** PROBLEM TO SOLVE **
Output the listing word for word, minus pictures.

** PROVIDED RECORDS **

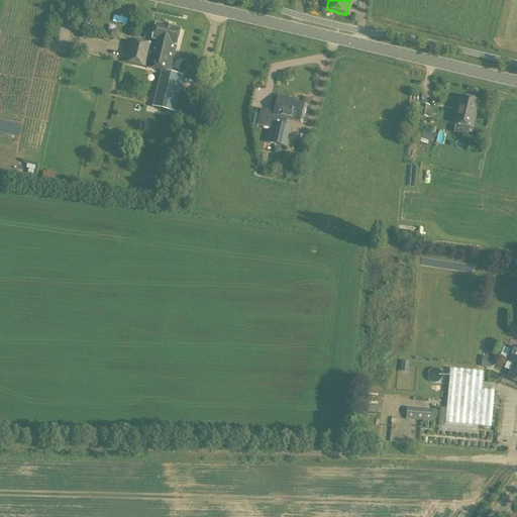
[(151,47),(175,54),(180,31),(156,25),(151,40),(152,41),(151,44),(128,39),(122,63),(146,69),(151,47)]
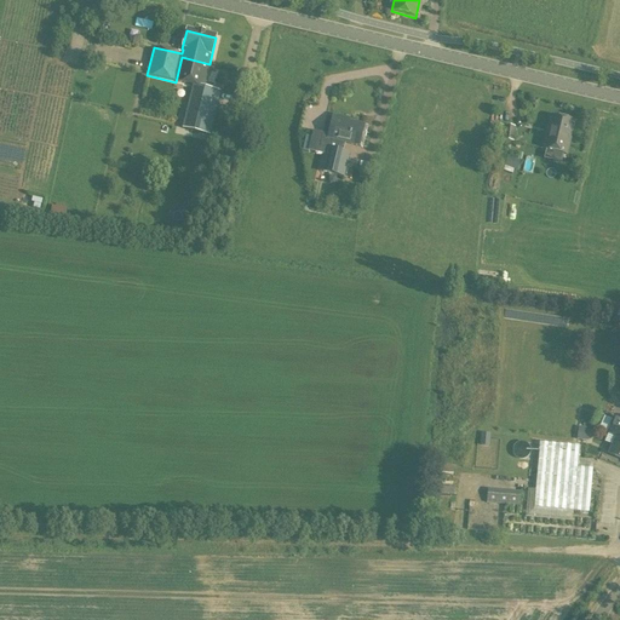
[(204,89),(210,64),(182,57),(176,82),(193,86),(183,127),(210,135),(220,92),(204,89)]
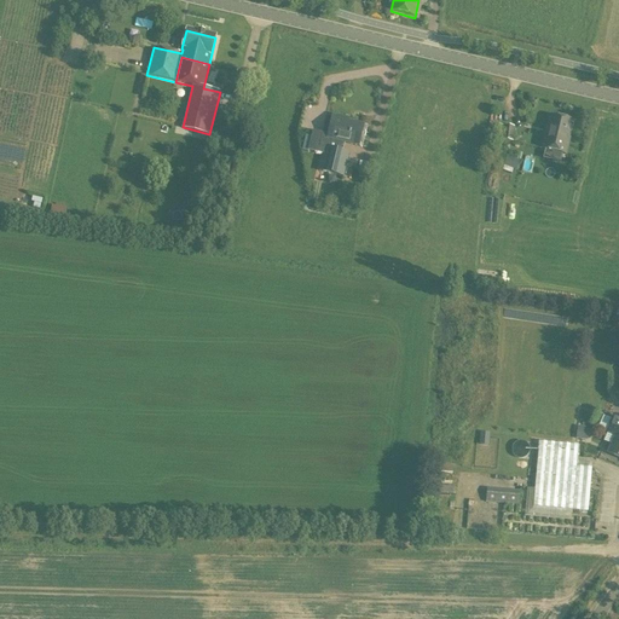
[(322,155),(318,171),(319,172),(328,173),(343,177),(347,161),(350,152),(342,151),(345,143),(358,146),(363,126),(343,121),(343,119),(333,116),(328,136),(322,133),(319,145),(324,146),(322,155)]
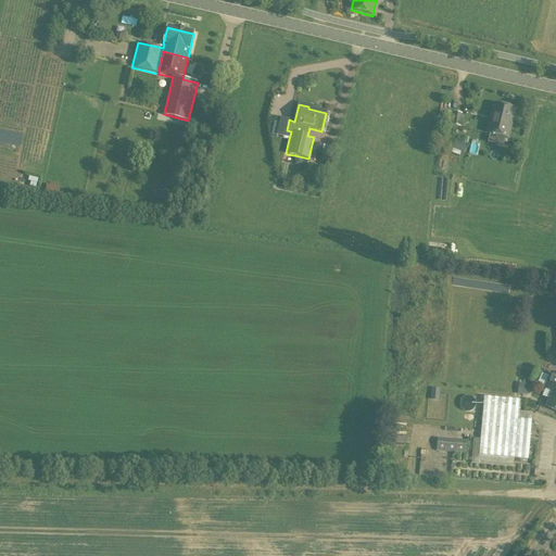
[(488,134),(507,139),(514,109),(495,104),(488,134)]
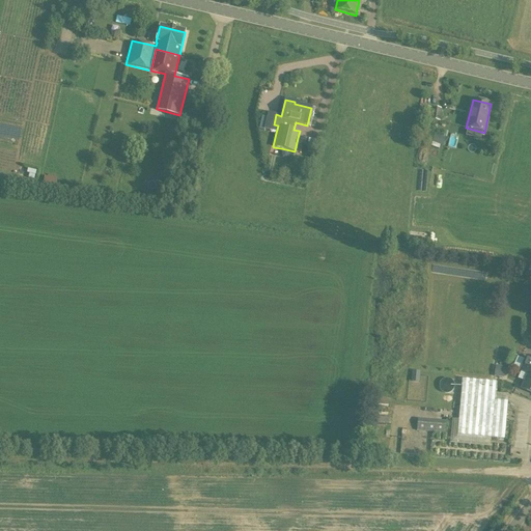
[(440,121),(441,108),(431,107),(429,131),(436,131),(437,120),(440,121)]
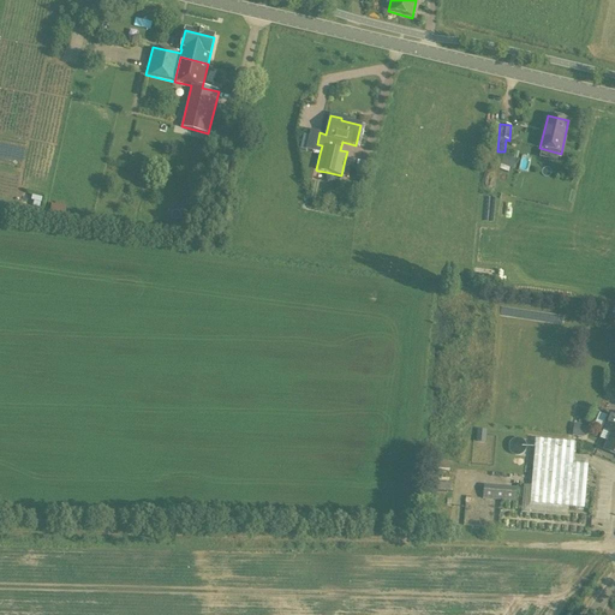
[(512,168),(515,160),(508,157),(505,166),(512,168)]
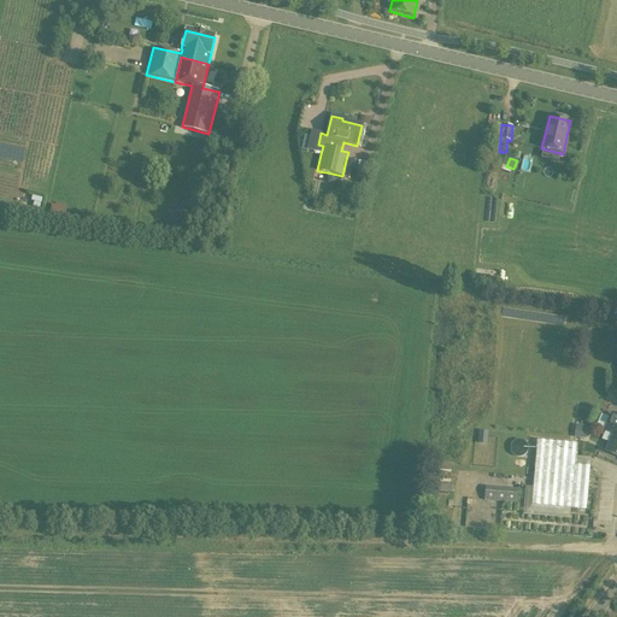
[(616,416),(611,415),(605,430),(613,434),(605,451),(616,456),(616,416)]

** RESULT BELOW **
[(151,47),(175,54),(180,31),(156,25),(151,40),(152,41),(151,44),(128,39),(122,63),(146,69),(151,47)]
[(204,89),(210,64),(182,57),(176,82),(193,86),(183,127),(210,135),(220,92),(204,89)]
[(322,155),(318,171),(319,172),(328,173),(343,177),(347,161),(350,152),(342,151),(345,143),(358,146),(363,126),(343,121),(343,119),(333,116),(328,136),(322,133),(319,145),(324,146),(322,155)]
[(488,134),(507,139),(514,109),(495,104),(488,134)]
[(440,121),(441,108),(431,107),(429,131),(436,131),(437,120),(440,121)]
[(512,168),(515,160),(508,157),(505,166),(512,168)]
[(616,416),(611,415),(605,430),(613,434),(605,451),(616,456),(616,416)]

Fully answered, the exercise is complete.